Provided material:
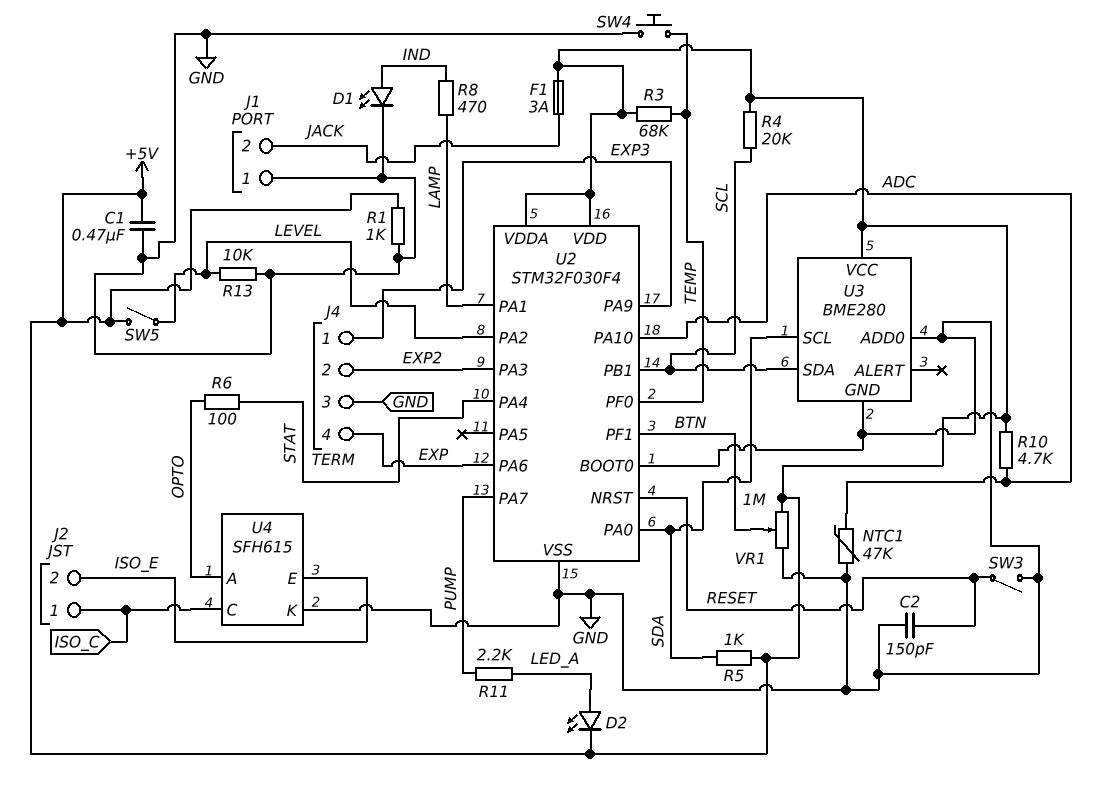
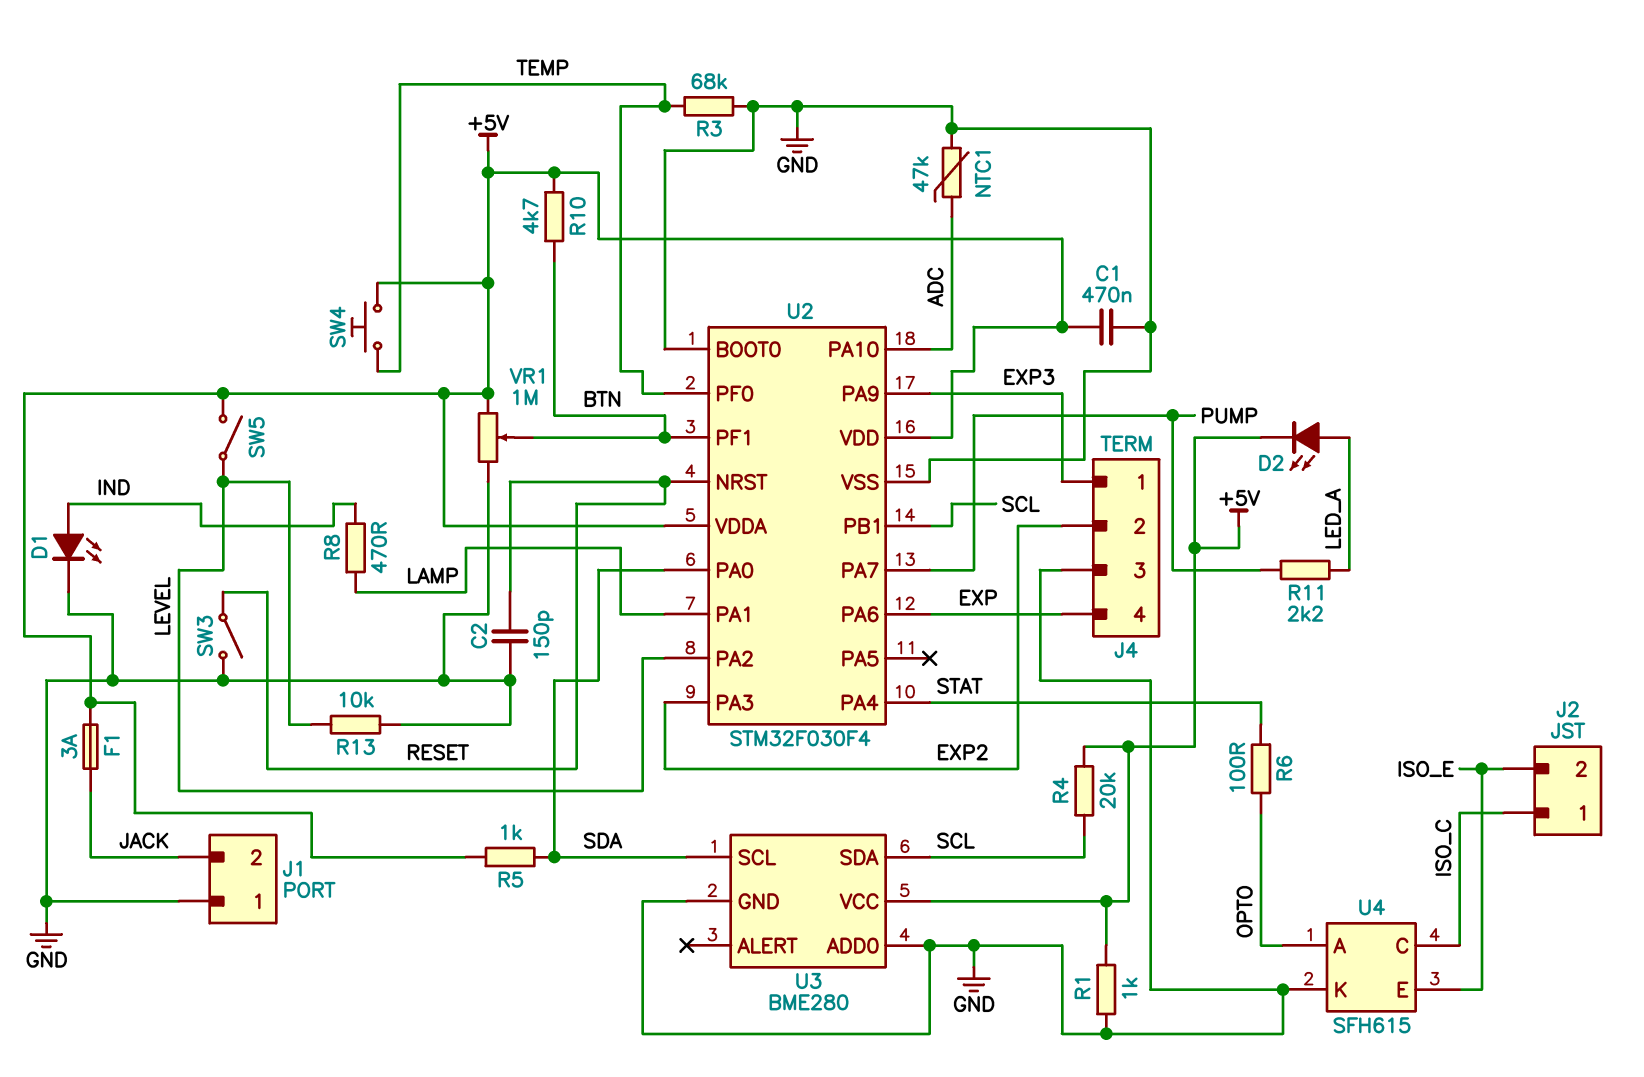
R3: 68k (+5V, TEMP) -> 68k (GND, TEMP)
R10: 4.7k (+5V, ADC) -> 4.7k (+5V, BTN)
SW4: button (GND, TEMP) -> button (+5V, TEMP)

* * *

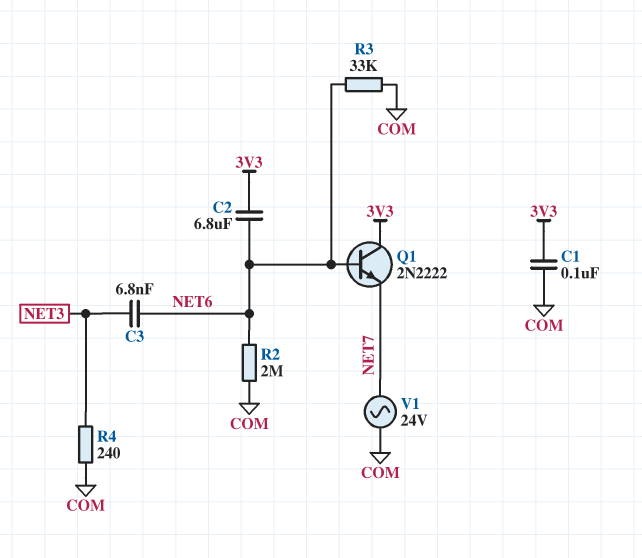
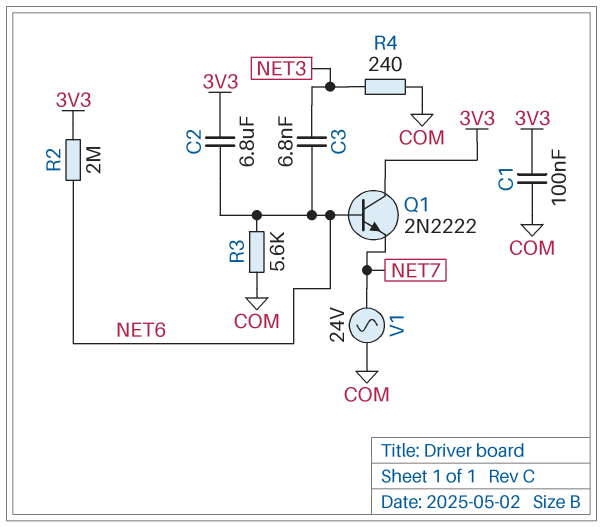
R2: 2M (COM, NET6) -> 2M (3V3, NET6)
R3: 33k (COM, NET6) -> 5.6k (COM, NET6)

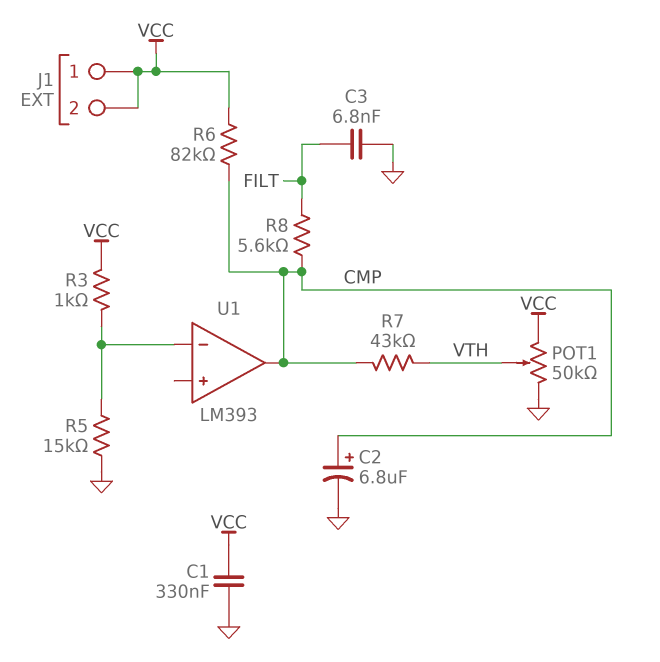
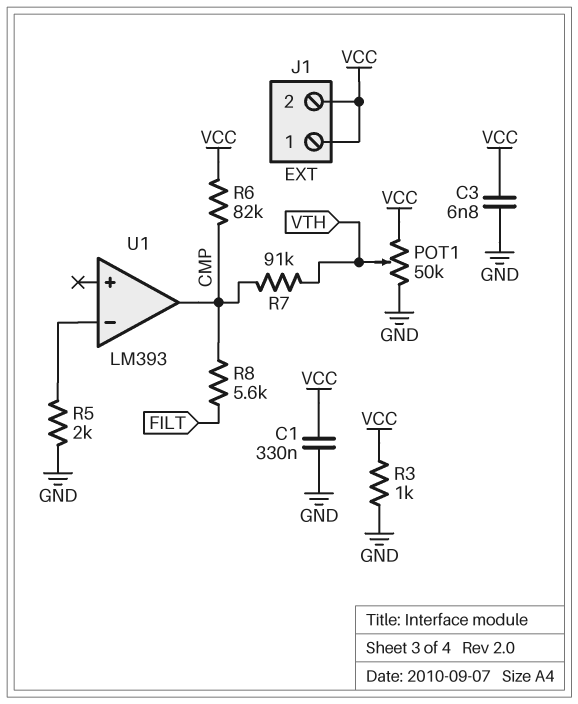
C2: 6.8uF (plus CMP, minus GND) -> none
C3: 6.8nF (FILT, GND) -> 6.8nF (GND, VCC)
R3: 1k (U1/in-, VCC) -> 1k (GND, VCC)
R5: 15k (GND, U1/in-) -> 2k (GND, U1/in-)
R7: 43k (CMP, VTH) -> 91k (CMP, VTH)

---

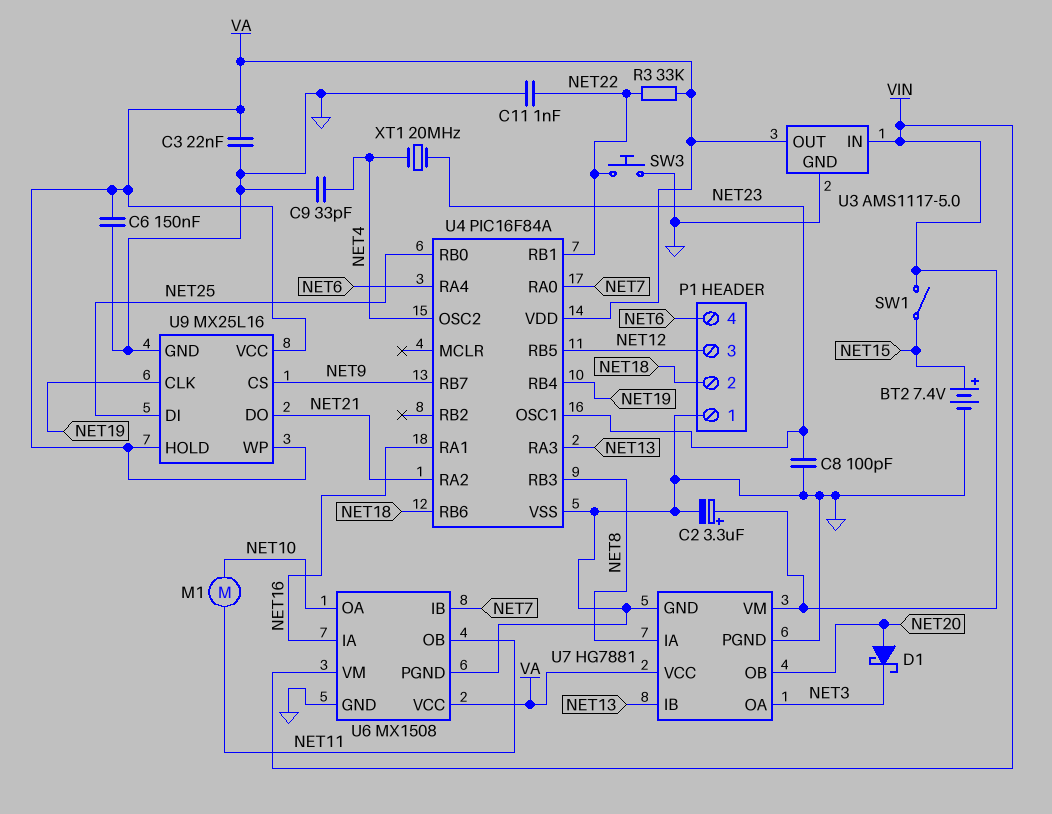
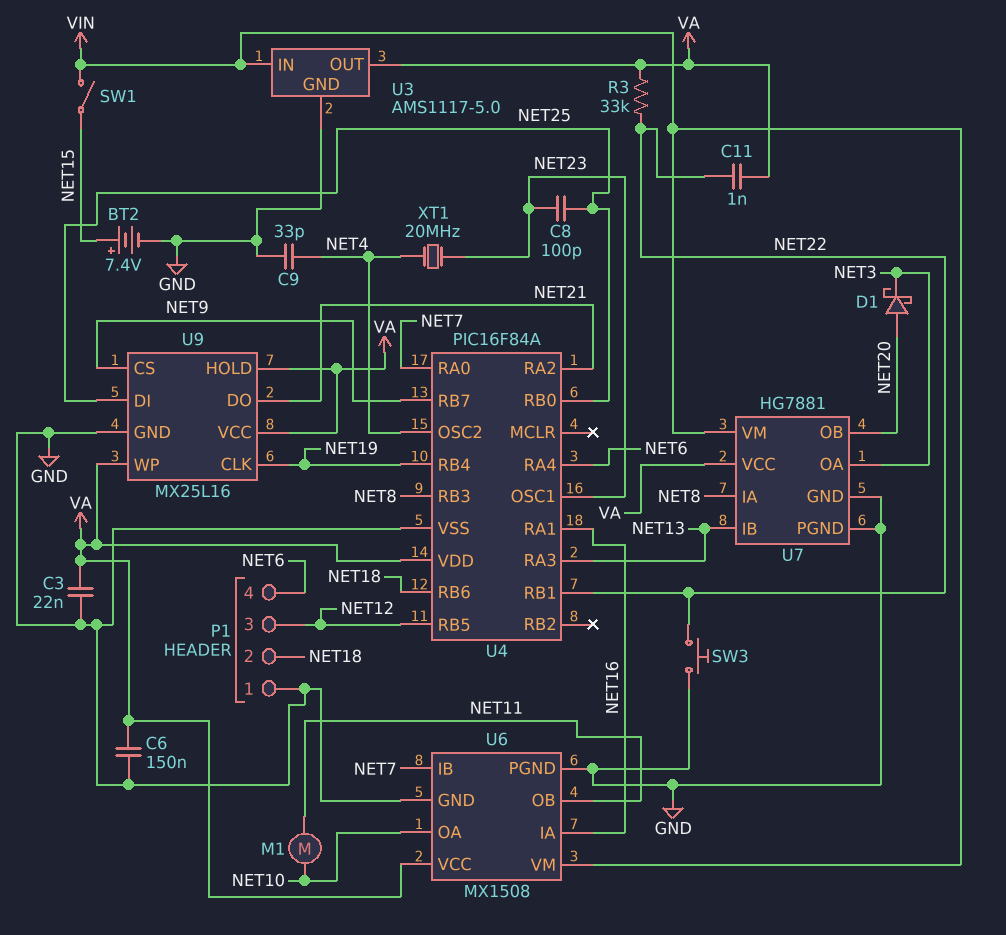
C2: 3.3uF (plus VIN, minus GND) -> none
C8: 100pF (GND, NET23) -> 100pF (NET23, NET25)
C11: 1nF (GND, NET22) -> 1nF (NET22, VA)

Work instructions: What you write must match the listing exactly, from the line with "R2: 2M (COM, NET6) -> 2M (3V3, NET6)" up to and including the line with "R7: 43k (CMP, VTH) -> 91k (CMP, VTH)". Pictures stay out.

Result for this exercise:
R2: 2M (COM, NET6) -> 2M (3V3, NET6)
R3: 33k (COM, NET6) -> 5.6k (COM, NET6)

C2: 6.8uF (plus CMP, minus GND) -> none
C3: 6.8nF (FILT, GND) -> 6.8nF (GND, VCC)
R3: 1k (U1/in-, VCC) -> 1k (GND, VCC)
R5: 15k (GND, U1/in-) -> 2k (GND, U1/in-)
R7: 43k (CMP, VTH) -> 91k (CMP, VTH)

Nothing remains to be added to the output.